**To do:** Exactly as written, transcribe each line of the listing.

**Given entries:**
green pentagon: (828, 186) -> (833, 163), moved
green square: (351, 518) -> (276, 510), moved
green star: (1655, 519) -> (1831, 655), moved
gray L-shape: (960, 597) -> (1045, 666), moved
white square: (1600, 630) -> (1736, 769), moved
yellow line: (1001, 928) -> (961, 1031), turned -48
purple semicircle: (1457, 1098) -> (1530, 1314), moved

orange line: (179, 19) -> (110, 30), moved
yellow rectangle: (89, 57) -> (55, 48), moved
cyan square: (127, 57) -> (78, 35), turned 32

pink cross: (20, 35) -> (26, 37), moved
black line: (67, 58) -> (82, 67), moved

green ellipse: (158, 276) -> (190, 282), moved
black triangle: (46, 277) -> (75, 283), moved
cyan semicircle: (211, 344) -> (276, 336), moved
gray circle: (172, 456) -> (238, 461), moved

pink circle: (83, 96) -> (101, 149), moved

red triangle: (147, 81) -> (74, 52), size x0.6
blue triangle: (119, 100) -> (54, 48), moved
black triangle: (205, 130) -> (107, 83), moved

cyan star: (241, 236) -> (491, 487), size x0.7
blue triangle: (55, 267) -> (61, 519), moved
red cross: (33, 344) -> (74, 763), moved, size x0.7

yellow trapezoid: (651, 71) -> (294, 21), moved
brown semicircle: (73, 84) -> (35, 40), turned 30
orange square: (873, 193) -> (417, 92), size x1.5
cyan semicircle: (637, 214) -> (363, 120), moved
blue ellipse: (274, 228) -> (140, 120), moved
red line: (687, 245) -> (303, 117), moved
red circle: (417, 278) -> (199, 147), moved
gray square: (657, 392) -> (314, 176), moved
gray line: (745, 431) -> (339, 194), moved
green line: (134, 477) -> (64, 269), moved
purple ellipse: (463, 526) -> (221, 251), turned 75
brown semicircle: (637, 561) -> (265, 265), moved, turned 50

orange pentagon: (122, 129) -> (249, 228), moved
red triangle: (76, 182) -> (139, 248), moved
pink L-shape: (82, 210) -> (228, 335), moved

**Problem solution:**
green pentagon: (828, 186) -> (833, 163), moved
green square: (351, 518) -> (276, 510), moved
green star: (1655, 519) -> (1831, 655), moved
gray L-shape: (960, 597) -> (1045, 666), moved
white square: (1600, 630) -> (1736, 769), moved
yellow line: (1001, 928) -> (961, 1031), turned -48
purple semicircle: (1457, 1098) -> (1530, 1314), moved

orange line: (179, 19) -> (110, 30), moved
yellow rectangle: (89, 57) -> (55, 48), moved
cyan square: (127, 57) -> (78, 35), turned 32

pink cross: (20, 35) -> (26, 37), moved
black line: (67, 58) -> (82, 67), moved

green ellipse: (158, 276) -> (190, 282), moved
black triangle: (46, 277) -> (75, 283), moved
cyan semicircle: (211, 344) -> (276, 336), moved
gray circle: (172, 456) -> (238, 461), moved

pink circle: (83, 96) -> (101, 149), moved

red triangle: (147, 81) -> (74, 52), size x0.6
blue triangle: (119, 100) -> (54, 48), moved
black triangle: (205, 130) -> (107, 83), moved

cyan star: (241, 236) -> (491, 487), size x0.7
blue triangle: (55, 267) -> (61, 519), moved
red cross: (33, 344) -> (74, 763), moved, size x0.7

yellow trapezoid: (651, 71) -> (294, 21), moved
brown semicircle: (73, 84) -> (35, 40), turned 30
orange square: (873, 193) -> (417, 92), size x1.5
cyan semicircle: (637, 214) -> (363, 120), moved
blue ellipse: (274, 228) -> (140, 120), moved
red line: (687, 245) -> (303, 117), moved
red circle: (417, 278) -> (199, 147), moved
gray square: (657, 392) -> (314, 176), moved
gray line: (745, 431) -> (339, 194), moved
green line: (134, 477) -> (64, 269), moved
purple ellipse: (463, 526) -> (221, 251), turned 75
brown semicircle: (637, 561) -> (265, 265), moved, turned 50

orange pentagon: (122, 129) -> (249, 228), moved
red triangle: (76, 182) -> (139, 248), moved
pink L-shape: (82, 210) -> (228, 335), moved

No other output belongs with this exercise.